### Your assignment
Give again, word for word, every line in the entries below from the line with "P6 pin 4: SDA -> GND" up to and including the line with "U102: ESP-07 -> ESP-12E", and no other line.

Provided entries START

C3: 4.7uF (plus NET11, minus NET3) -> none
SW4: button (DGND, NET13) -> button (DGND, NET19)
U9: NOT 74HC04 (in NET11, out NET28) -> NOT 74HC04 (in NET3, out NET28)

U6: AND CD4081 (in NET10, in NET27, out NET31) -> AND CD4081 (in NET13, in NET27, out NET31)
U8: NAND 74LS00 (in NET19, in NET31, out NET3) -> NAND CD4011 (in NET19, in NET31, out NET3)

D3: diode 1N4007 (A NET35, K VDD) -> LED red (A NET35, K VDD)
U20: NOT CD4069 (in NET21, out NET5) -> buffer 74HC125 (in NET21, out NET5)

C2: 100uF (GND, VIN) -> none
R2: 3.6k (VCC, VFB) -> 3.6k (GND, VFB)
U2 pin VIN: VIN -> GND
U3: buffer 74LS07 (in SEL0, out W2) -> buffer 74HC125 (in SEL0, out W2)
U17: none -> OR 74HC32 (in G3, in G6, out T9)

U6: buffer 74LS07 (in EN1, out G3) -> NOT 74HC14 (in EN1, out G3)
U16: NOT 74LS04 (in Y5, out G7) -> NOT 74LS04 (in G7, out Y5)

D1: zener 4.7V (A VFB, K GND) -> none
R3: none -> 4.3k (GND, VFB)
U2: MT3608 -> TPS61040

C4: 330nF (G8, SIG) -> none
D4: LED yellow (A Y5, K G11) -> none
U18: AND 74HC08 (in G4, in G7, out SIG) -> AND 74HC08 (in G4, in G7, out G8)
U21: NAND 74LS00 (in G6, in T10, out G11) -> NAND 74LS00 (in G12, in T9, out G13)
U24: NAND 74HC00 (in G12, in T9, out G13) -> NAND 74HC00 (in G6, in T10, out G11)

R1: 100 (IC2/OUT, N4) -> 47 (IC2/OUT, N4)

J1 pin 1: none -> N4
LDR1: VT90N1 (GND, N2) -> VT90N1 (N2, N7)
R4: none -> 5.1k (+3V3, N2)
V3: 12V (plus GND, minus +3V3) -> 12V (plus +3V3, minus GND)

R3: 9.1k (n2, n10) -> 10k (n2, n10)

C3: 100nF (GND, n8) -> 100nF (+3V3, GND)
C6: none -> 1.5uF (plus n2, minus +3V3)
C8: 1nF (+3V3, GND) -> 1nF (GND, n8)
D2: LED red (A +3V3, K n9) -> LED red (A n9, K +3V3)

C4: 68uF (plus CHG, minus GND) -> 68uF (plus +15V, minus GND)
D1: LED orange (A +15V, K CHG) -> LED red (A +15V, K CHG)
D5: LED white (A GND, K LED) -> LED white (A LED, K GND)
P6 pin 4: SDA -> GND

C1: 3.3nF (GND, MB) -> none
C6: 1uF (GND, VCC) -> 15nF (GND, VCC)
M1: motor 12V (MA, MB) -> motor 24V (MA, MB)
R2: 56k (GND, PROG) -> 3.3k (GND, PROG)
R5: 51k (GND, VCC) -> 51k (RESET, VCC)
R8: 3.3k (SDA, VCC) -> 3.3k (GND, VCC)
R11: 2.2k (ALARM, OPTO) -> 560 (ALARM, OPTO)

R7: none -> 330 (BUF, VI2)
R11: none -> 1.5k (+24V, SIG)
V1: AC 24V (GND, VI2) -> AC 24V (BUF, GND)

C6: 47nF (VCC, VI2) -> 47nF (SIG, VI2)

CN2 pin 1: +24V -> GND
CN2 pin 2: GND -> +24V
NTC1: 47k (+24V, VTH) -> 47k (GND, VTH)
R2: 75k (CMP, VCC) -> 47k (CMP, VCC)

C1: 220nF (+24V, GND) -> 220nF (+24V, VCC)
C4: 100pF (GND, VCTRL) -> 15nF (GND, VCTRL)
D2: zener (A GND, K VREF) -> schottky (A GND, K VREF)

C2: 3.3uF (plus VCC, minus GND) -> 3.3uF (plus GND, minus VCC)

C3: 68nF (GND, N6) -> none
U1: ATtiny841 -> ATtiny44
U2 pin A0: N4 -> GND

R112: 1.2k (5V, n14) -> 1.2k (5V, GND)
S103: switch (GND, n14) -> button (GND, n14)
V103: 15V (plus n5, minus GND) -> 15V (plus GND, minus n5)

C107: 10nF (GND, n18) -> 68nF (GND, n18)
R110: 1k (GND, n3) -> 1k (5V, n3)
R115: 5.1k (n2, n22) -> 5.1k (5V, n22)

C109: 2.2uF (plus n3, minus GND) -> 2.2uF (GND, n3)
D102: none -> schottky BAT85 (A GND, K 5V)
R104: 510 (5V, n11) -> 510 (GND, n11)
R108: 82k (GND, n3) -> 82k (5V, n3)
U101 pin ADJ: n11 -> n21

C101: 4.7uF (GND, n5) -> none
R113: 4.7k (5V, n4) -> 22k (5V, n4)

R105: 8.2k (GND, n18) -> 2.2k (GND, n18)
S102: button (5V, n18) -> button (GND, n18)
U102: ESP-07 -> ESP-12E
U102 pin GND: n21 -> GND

Provided entries END

### Solved problem
P6 pin 4: SDA -> GND

C1: 3.3nF (GND, MB) -> none
C6: 1uF (GND, VCC) -> 15nF (GND, VCC)
M1: motor 12V (MA, MB) -> motor 24V (MA, MB)
R2: 56k (GND, PROG) -> 3.3k (GND, PROG)
R5: 51k (GND, VCC) -> 51k (RESET, VCC)
R8: 3.3k (SDA, VCC) -> 3.3k (GND, VCC)
R11: 2.2k (ALARM, OPTO) -> 560 (ALARM, OPTO)

R7: none -> 330 (BUF, VI2)
R11: none -> 1.5k (+24V, SIG)
V1: AC 24V (GND, VI2) -> AC 24V (BUF, GND)

C6: 47nF (VCC, VI2) -> 47nF (SIG, VI2)

CN2 pin 1: +24V -> GND
CN2 pin 2: GND -> +24V
NTC1: 47k (+24V, VTH) -> 47k (GND, VTH)
R2: 75k (CMP, VCC) -> 47k (CMP, VCC)

C1: 220nF (+24V, GND) -> 220nF (+24V, VCC)
C4: 100pF (GND, VCTRL) -> 15nF (GND, VCTRL)
D2: zener (A GND, K VREF) -> schottky (A GND, K VREF)

C2: 3.3uF (plus VCC, minus GND) -> 3.3uF (plus GND, minus VCC)

C3: 68nF (GND, N6) -> none
U1: ATtiny841 -> ATtiny44
U2 pin A0: N4 -> GND

R112: 1.2k (5V, n14) -> 1.2k (5V, GND)
S103: switch (GND, n14) -> button (GND, n14)
V103: 15V (plus n5, minus GND) -> 15V (plus GND, minus n5)

C107: 10nF (GND, n18) -> 68nF (GND, n18)
R110: 1k (GND, n3) -> 1k (5V, n3)
R115: 5.1k (n2, n22) -> 5.1k (5V, n22)

C109: 2.2uF (plus n3, minus GND) -> 2.2uF (GND, n3)
D102: none -> schottky BAT85 (A GND, K 5V)
R104: 510 (5V, n11) -> 510 (GND, n11)
R108: 82k (GND, n3) -> 82k (5V, n3)
U101 pin ADJ: n11 -> n21

C101: 4.7uF (GND, n5) -> none
R113: 4.7k (5V, n4) -> 22k (5V, n4)

R105: 8.2k (GND, n18) -> 2.2k (GND, n18)
S102: button (5V, n18) -> button (GND, n18)
U102: ESP-07 -> ESP-12E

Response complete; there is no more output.